### WHAT THE TASK ASKS
Reproduce exactly the lines from the one containing "IC102 pin VIN: VBUS -> none" through the end of the listing, minus the pictures.

------------------------------------------------------------------------

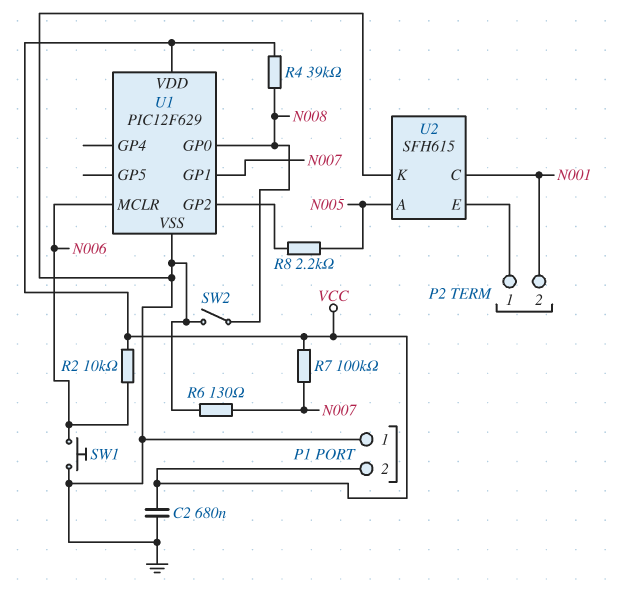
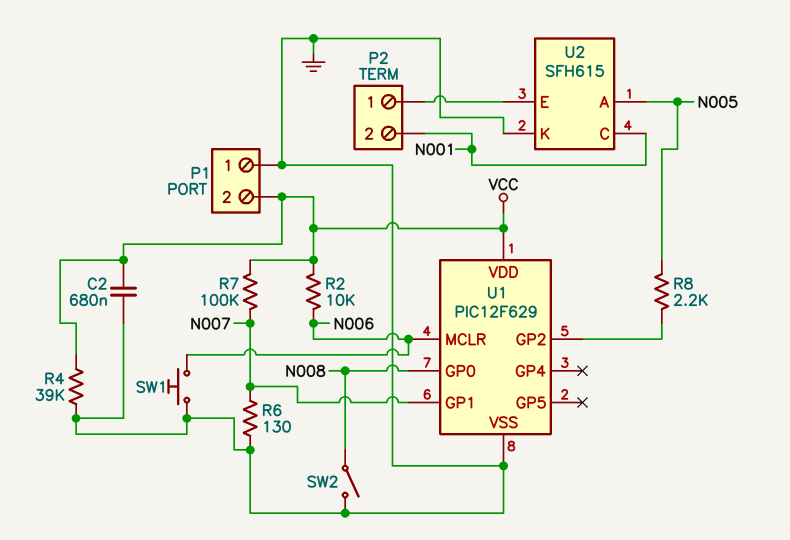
R4: 39k (N008, VCC) -> 39k (GND, VCC)

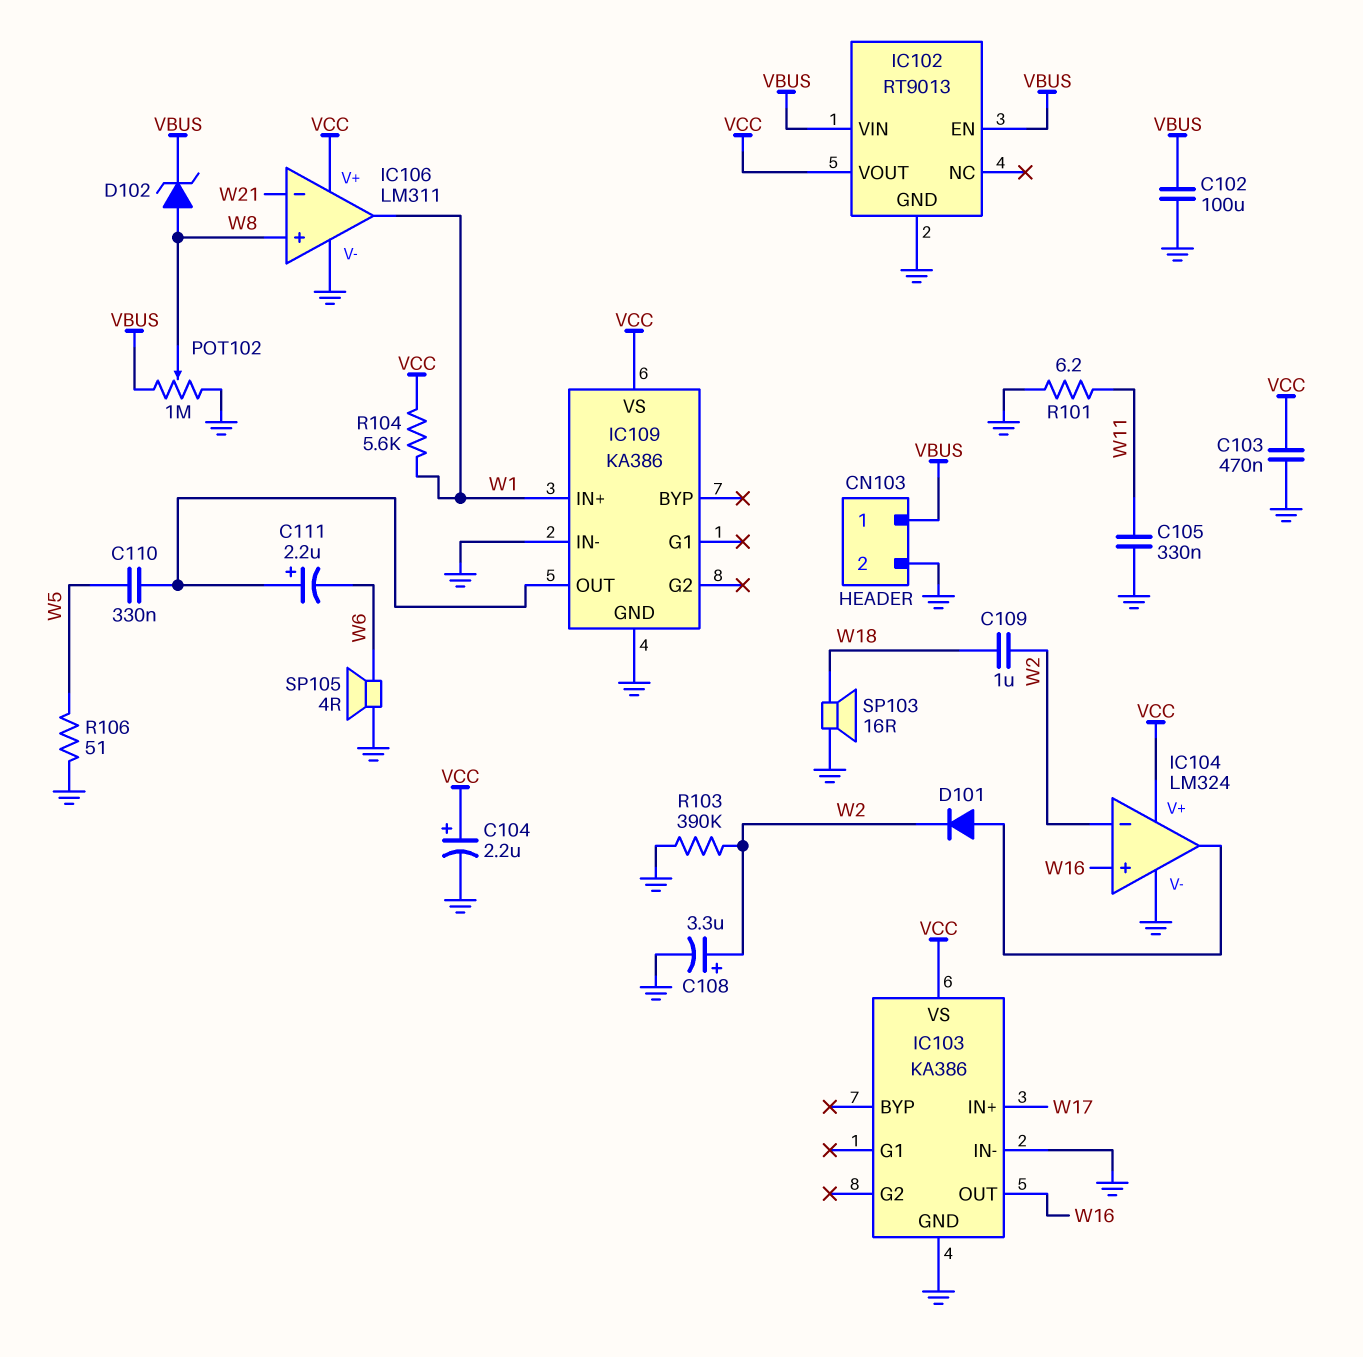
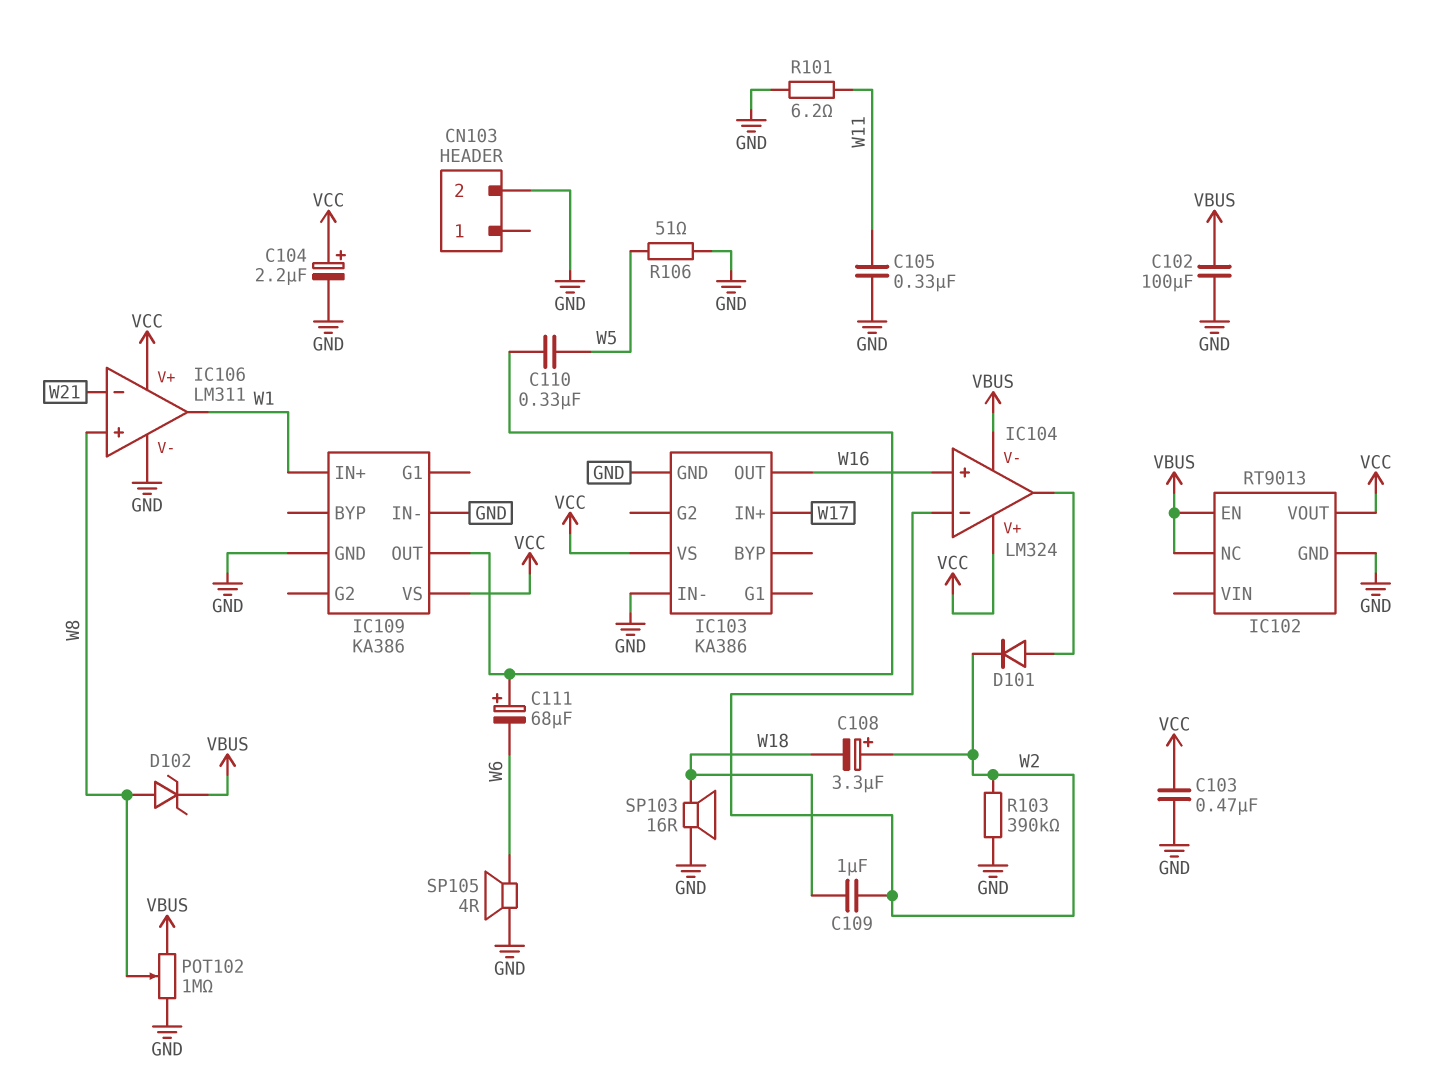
C108: 3.3uF (plus W2, minus GND) -> 3.3uF (plus W2, minus W18)
C111: 2.2uF (plus IC109/OUT, minus W6) -> 68uF (plus IC109/OUT, minus W6)
CN103 pin 1: VBUS -> none
IC102 pin NC: none -> VBUS
IC102 pin VIN: VBUS -> none
IC104 pin V-: GND -> VBUS
R104: 5.6k (VCC, W1) -> none

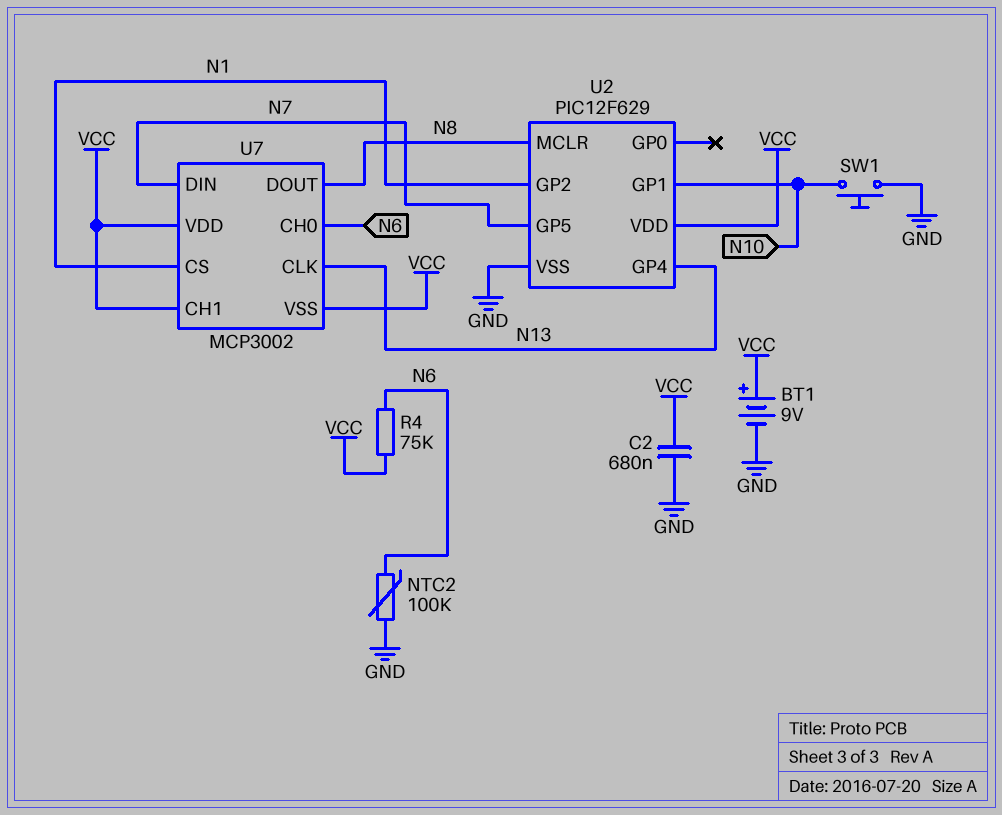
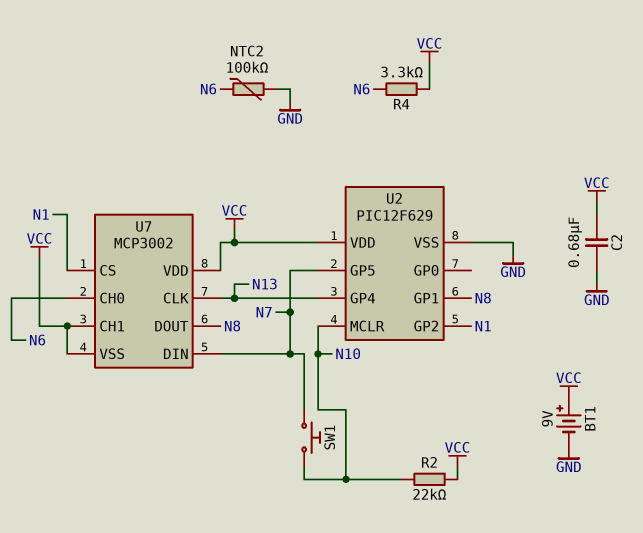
R2: none -> 22k (N10, VCC)
R4: 75k (N6, VCC) -> 3.3k (N6, VCC)
SW1: button (GND, N10) -> button (N7, N10)
U2 pin GP1: N10 -> N8
U2 pin MCLR: N8 -> N10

------------------------------------------------------------------------

### TASK SOLUTION
IC102 pin VIN: VBUS -> none
IC104 pin V-: GND -> VBUS
R104: 5.6k (VCC, W1) -> none

R2: none -> 22k (N10, VCC)
R4: 75k (N6, VCC) -> 3.3k (N6, VCC)
SW1: button (GND, N10) -> button (N7, N10)
U2 pin GP1: N10 -> N8
U2 pin MCLR: N8 -> N10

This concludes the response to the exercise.